Instructions for the task:
When you restate the data, keep every word as it is and drop the images.

Dataset records:
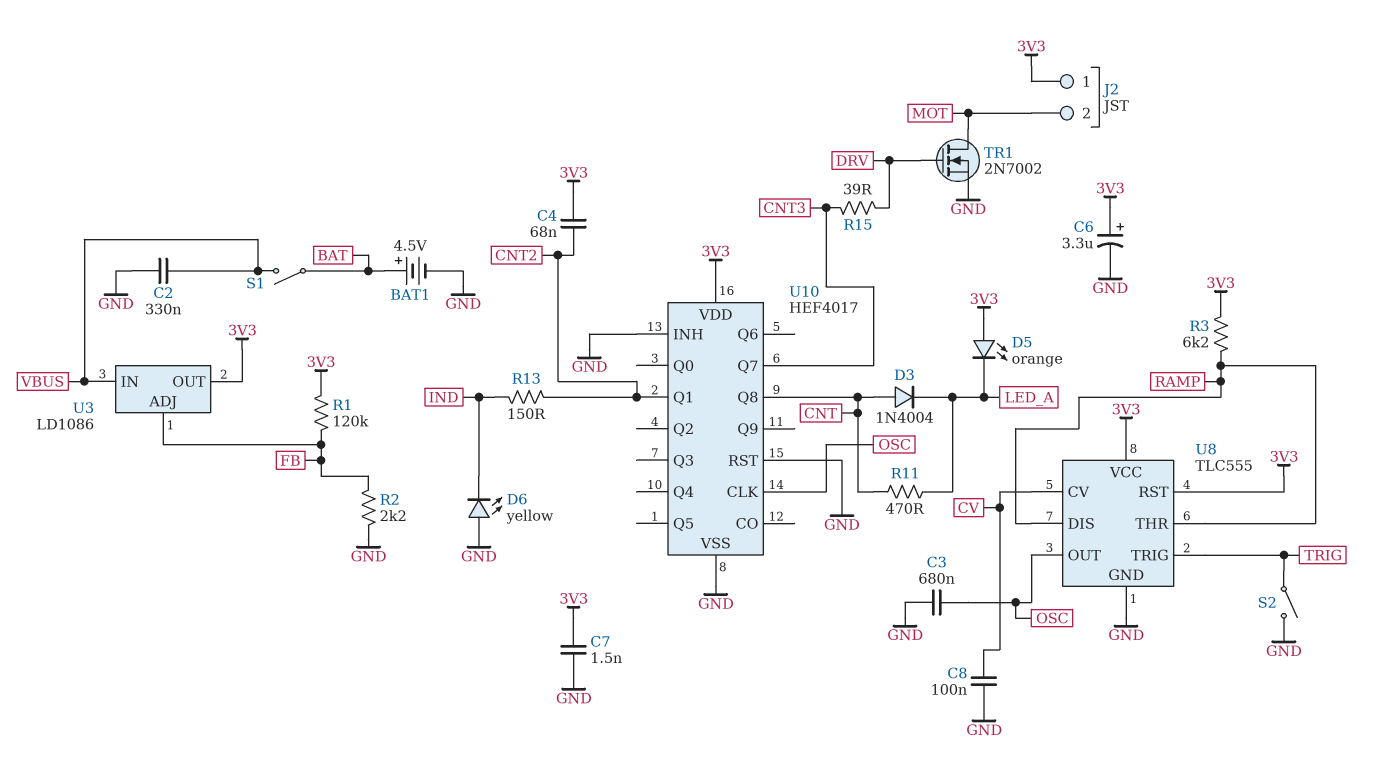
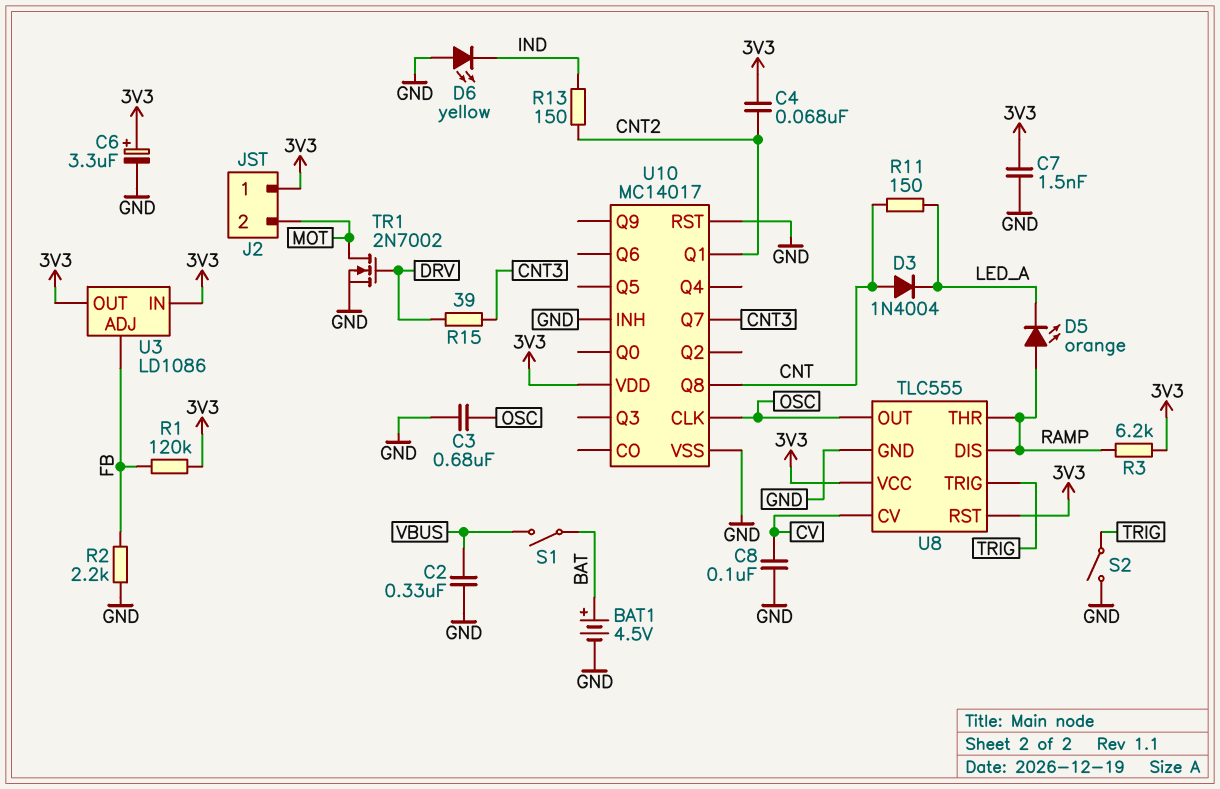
D5: LED orange (A 3V3, K LED_A) -> LED orange (A RAMP, K LED_A)
R11: 470 (CNT, LED_A) -> 150 (CNT, LED_A)
U3 pin IN: VBUS -> 3V3
U10: HEF4017 -> MC14017

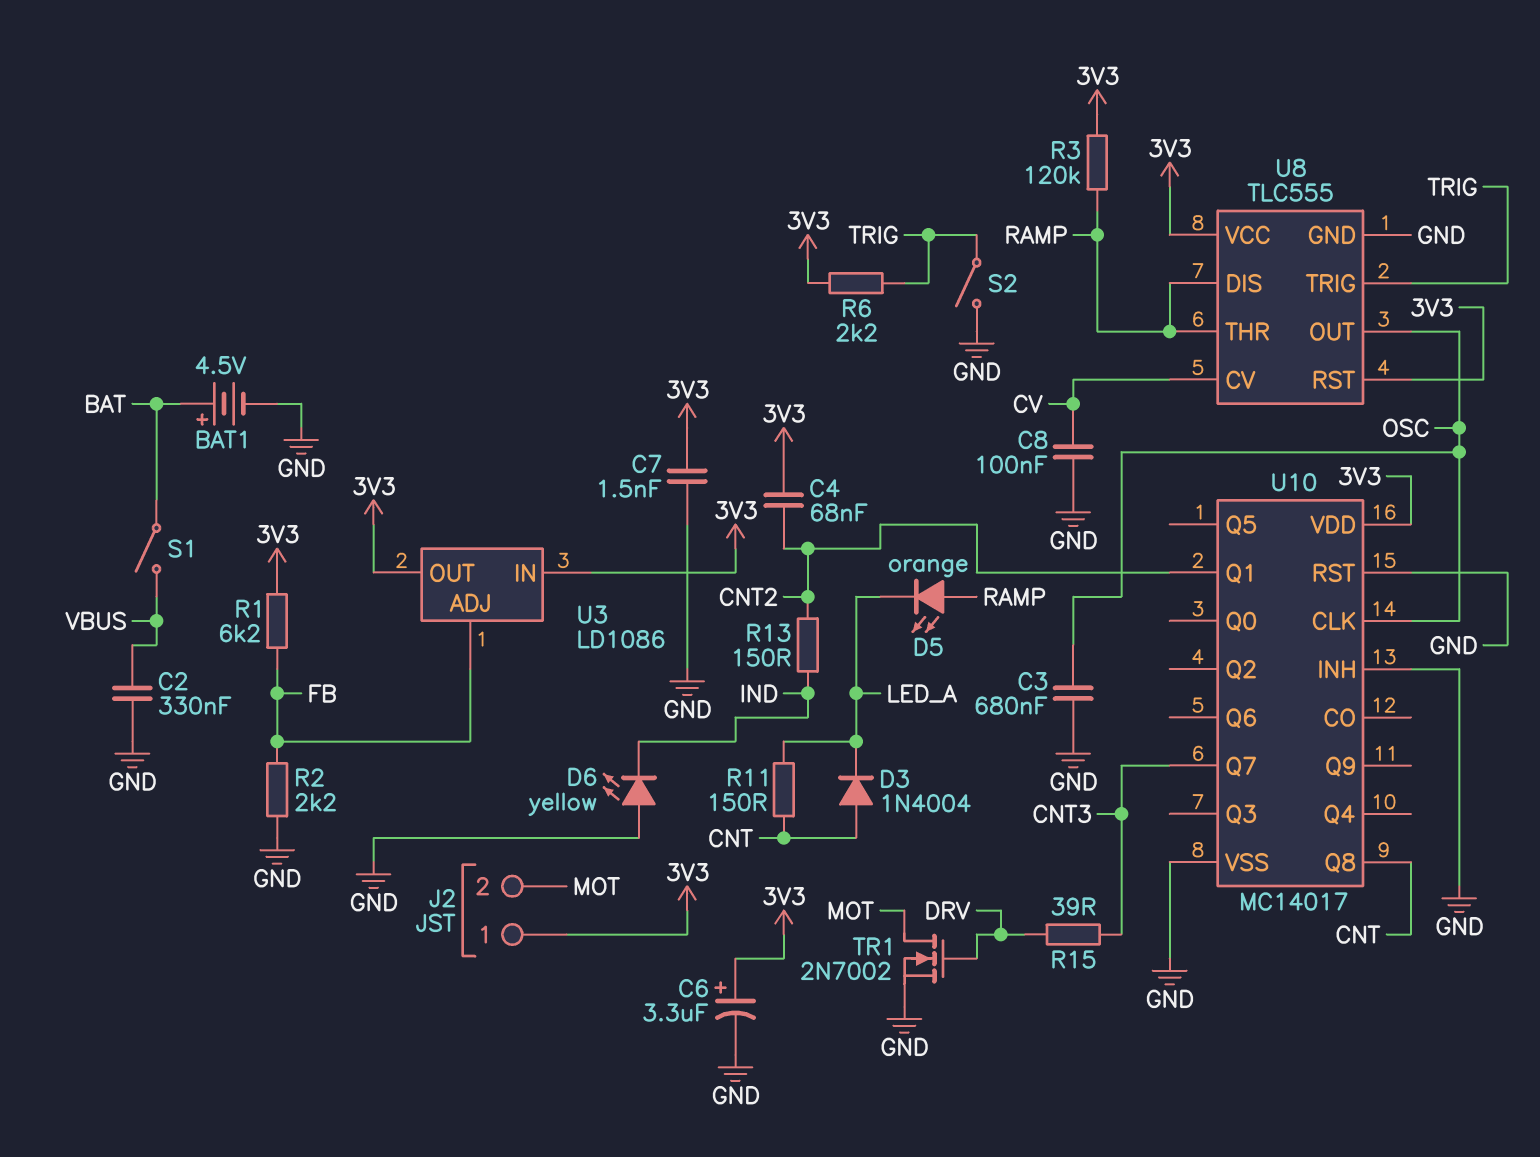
R1: 120k (3V3, FB) -> 6.2k (3V3, FB)
R3: 6.2k (3V3, RAMP) -> 120k (3V3, RAMP)
R6: none -> 2.2k (3V3, TRIG)

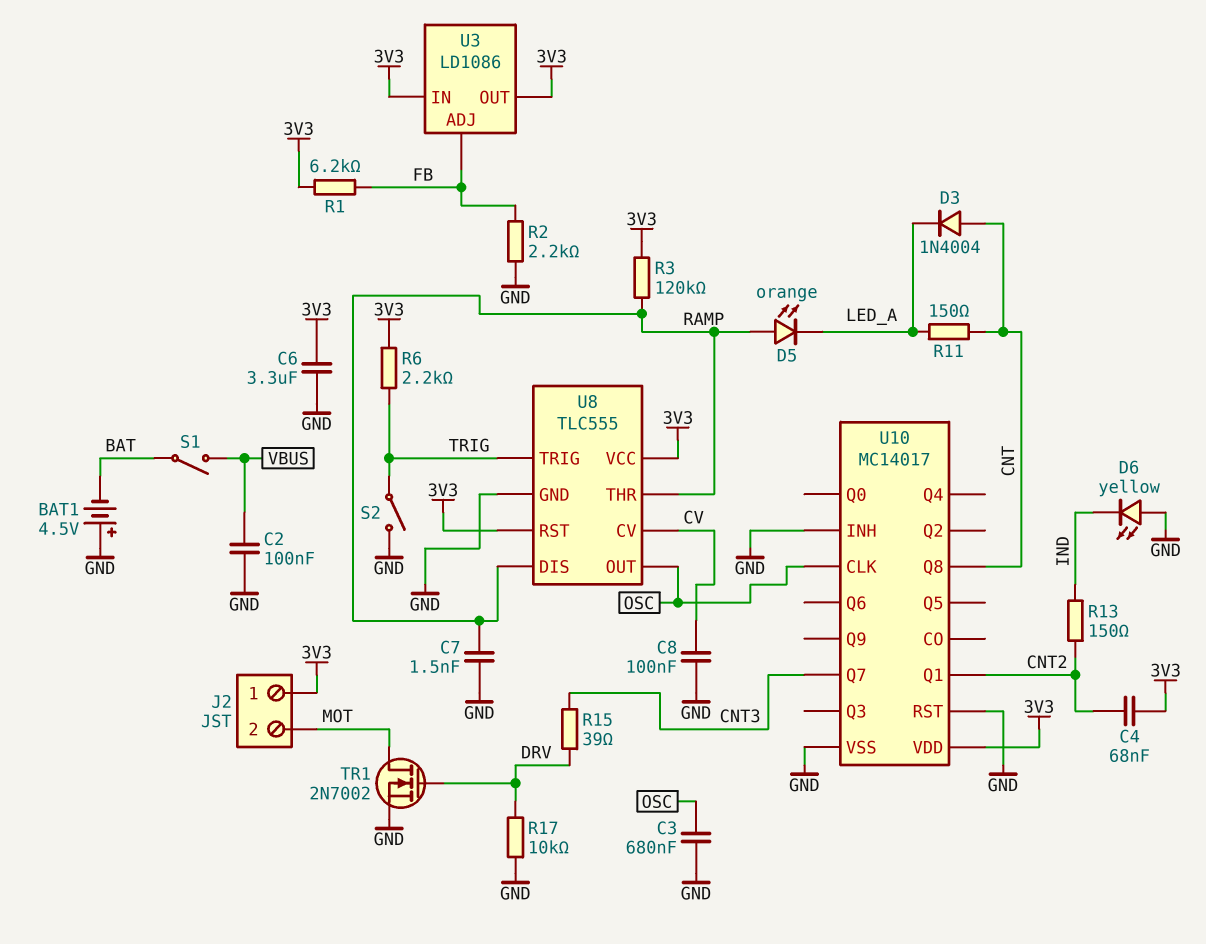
BAT1: 4.5V (plus BAT, minus GND) -> 4.5V (plus GND, minus BAT)
C2: 330nF (GND, VBUS) -> 100nF (GND, VBUS)
C6: 3.3uF (plus 3V3, minus GND) -> 3.3uF (3V3, GND)
C7: 1.5nF (3V3, GND) -> 1.5nF (GND, RAMP)
R17: none -> 10k (DRV, GND)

Result below:
D5: LED orange (A 3V3, K LED_A) -> LED orange (A RAMP, K LED_A)
R11: 470 (CNT, LED_A) -> 150 (CNT, LED_A)
U3 pin IN: VBUS -> 3V3
U10: HEF4017 -> MC14017

R1: 120k (3V3, FB) -> 6.2k (3V3, FB)
R3: 6.2k (3V3, RAMP) -> 120k (3V3, RAMP)
R6: none -> 2.2k (3V3, TRIG)

BAT1: 4.5V (plus BAT, minus GND) -> 4.5V (plus GND, minus BAT)
C2: 330nF (GND, VBUS) -> 100nF (GND, VBUS)
C6: 3.3uF (plus 3V3, minus GND) -> 3.3uF (3V3, GND)
C7: 1.5nF (3V3, GND) -> 1.5nF (GND, RAMP)
R17: none -> 10k (DRV, GND)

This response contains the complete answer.